* _Work to complete_: Set down the data below exactly; pictures stay out.
------------------------------------------------------------
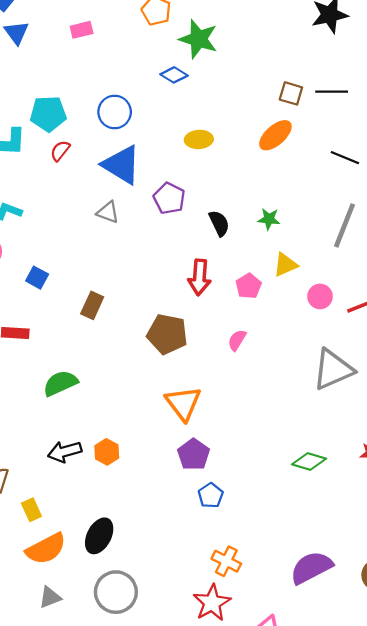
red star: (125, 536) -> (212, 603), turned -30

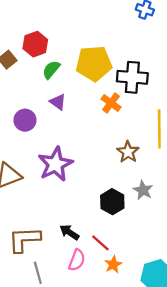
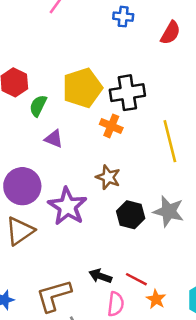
purple circle: (25, 120) -> (22, 186), moved, size x1.5
brown star: (128, 152) -> (108, 177), moved
gray star: (143, 190) -> (169, 211), size x1.4
black hexagon: (112, 202) -> (131, 215), moved

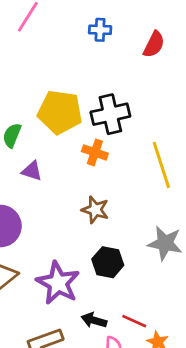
yellow pentagon: (82, 88) -> (60, 112), turned 30
purple star: (67, 206) -> (58, 283), moved
black hexagon: (131, 215) -> (108, 262), moved

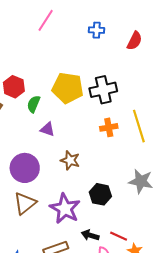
orange cross: (95, 152) -> (109, 127), moved, turned -30
brown star: (95, 210) -> (70, 160), moved

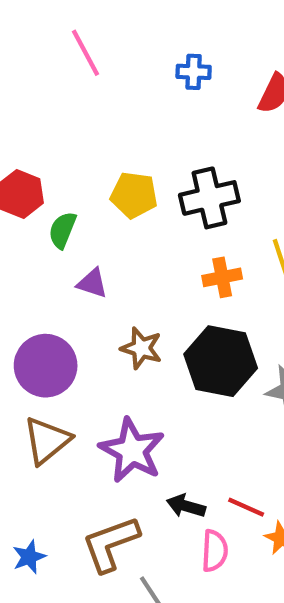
pink line: (46, 20) -> (85, 53), turned -60
yellow pentagon: (68, 88) -> (134, 195), size x0.7
black hexagon: (100, 194) -> (221, 361), moved, size x1.5

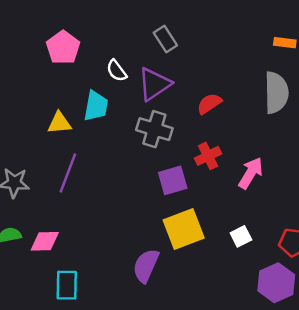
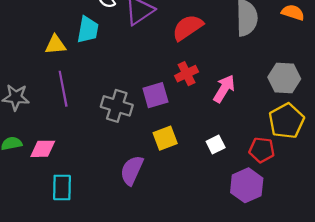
red semicircle: (209, 104) -> (188, 27), size x1.4
gray cross: (154, 129) -> (117, 106), moved
purple line: (68, 173) -> (63, 89), turned -32
yellow square: (184, 229) -> (165, 138), size x0.7

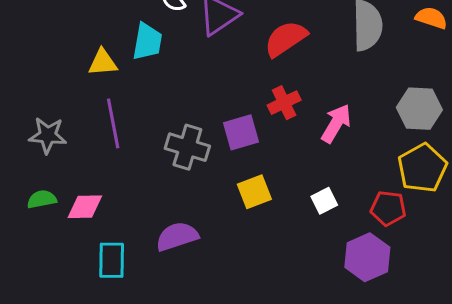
purple semicircle: (132, 170) -> (177, 236), moved, turned 48

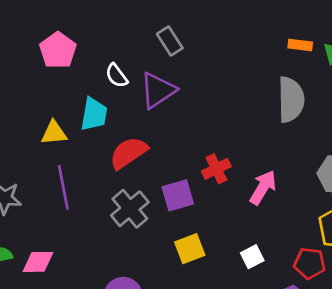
red semicircle: (286, 39) -> (129, 153), moved
gray cross: (187, 147) -> (130, 209), turned 33

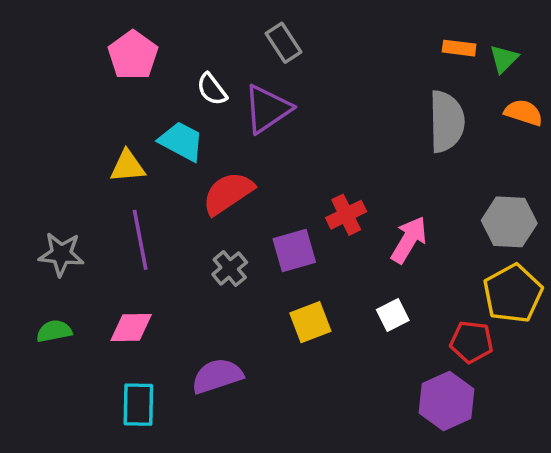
cyan trapezoid: (94, 114) -> (181, 141), turned -72
gray cross: (130, 209) -> (230, 268), size x0.7
white square: (252, 257) -> (393, 315), moved
pink diamond: (38, 262) -> (131, 328), moved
------------------------------------------------------------
* _Output of the exercise_:
red star: (125, 536) -> (212, 603), turned -30

purple circle: (25, 120) -> (22, 186), moved, size x1.5
brown star: (128, 152) -> (108, 177), moved
gray star: (143, 190) -> (169, 211), size x1.4
black hexagon: (112, 202) -> (131, 215), moved

yellow pentagon: (82, 88) -> (60, 112), turned 30
purple star: (67, 206) -> (58, 283), moved
black hexagon: (131, 215) -> (108, 262), moved

orange cross: (95, 152) -> (109, 127), moved, turned -30
brown star: (95, 210) -> (70, 160), moved

pink line: (46, 20) -> (85, 53), turned -60
yellow pentagon: (68, 88) -> (134, 195), size x0.7
black hexagon: (100, 194) -> (221, 361), moved, size x1.5

red semicircle: (209, 104) -> (188, 27), size x1.4
gray cross: (154, 129) -> (117, 106), moved
purple line: (68, 173) -> (63, 89), turned -32
yellow square: (184, 229) -> (165, 138), size x0.7

purple semicircle: (132, 170) -> (177, 236), moved, turned 48

red semicircle: (286, 39) -> (129, 153), moved
gray cross: (187, 147) -> (130, 209), turned 33

cyan trapezoid: (94, 114) -> (181, 141), turned -72
gray cross: (130, 209) -> (230, 268), size x0.7
white square: (252, 257) -> (393, 315), moved
pink diamond: (38, 262) -> (131, 328), moved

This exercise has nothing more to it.